WHAT THIS TASK INVOLVES ->
Produce a verbatim transcription of the records below, beginning at the line containing "(164, 479) = (505, 134): none -> orange jar" and ending at the final line; include only those lines.

TASK DATA ->
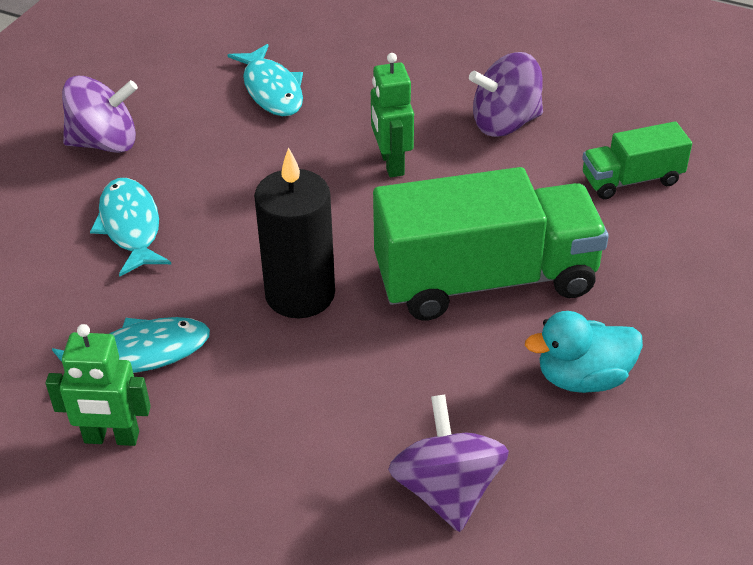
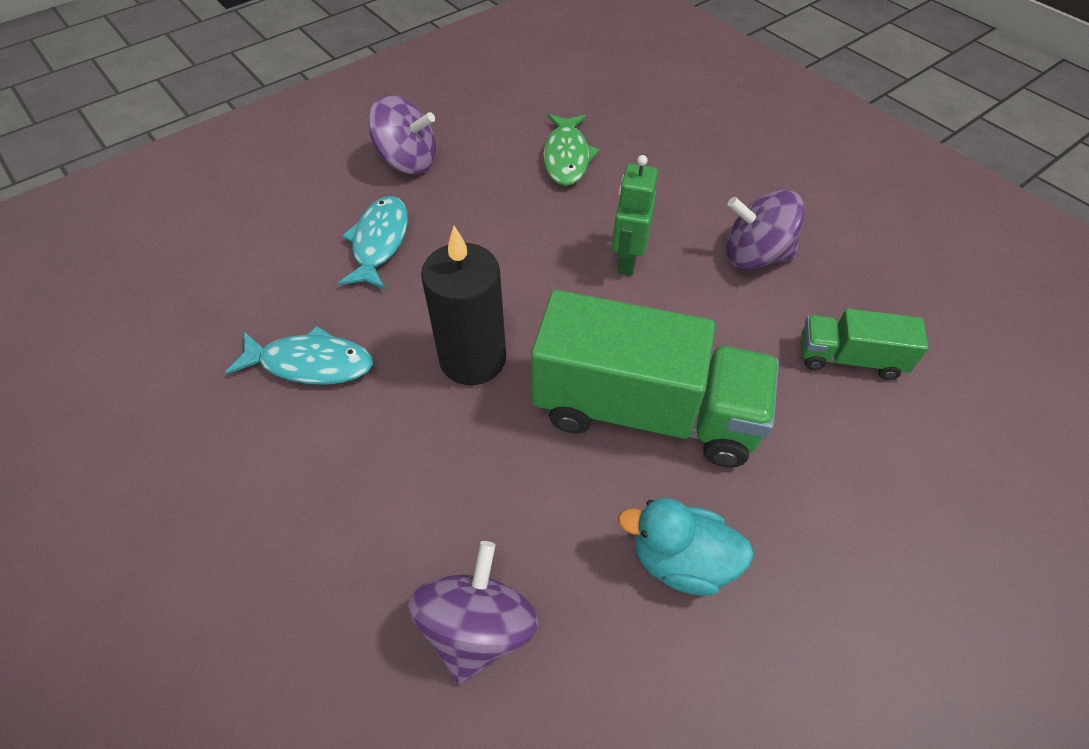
camera: 25 degrees right, 10 degrees up
(111, 438) = (238, 434): green robot -> none
(271, 90) = (566, 157): turquoise fish -> green fish

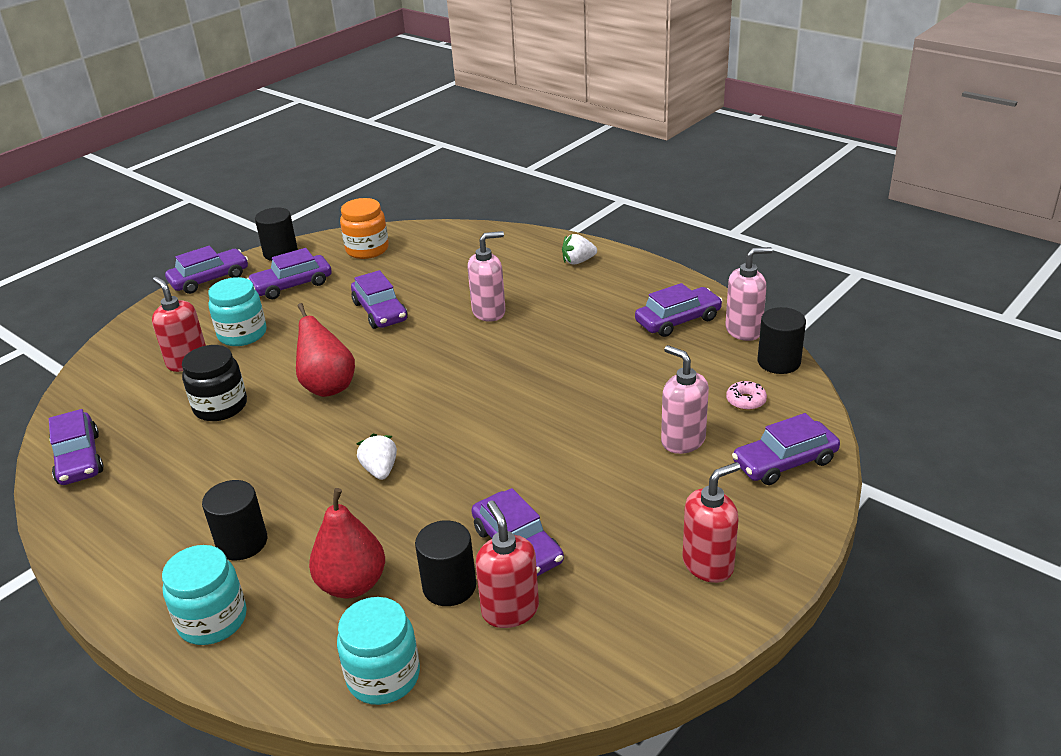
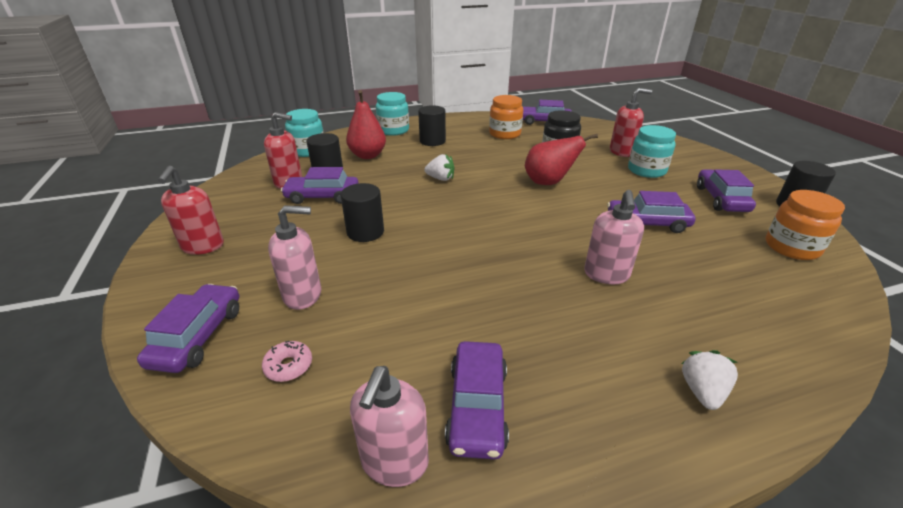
camera: 120 degrees right, 0 degrees up
(164, 479) = (505, 134): none -> orange jar
(209, 279) = (748, 173): purple car -> none
(778, 362) = (301, 447): black cylinder -> black cylinder (365, 232)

WRITTEN REPLY ->
(164, 479) = (505, 134): none -> orange jar
(209, 279) = (748, 173): purple car -> none
(778, 362) = (301, 447): black cylinder -> black cylinder (365, 232)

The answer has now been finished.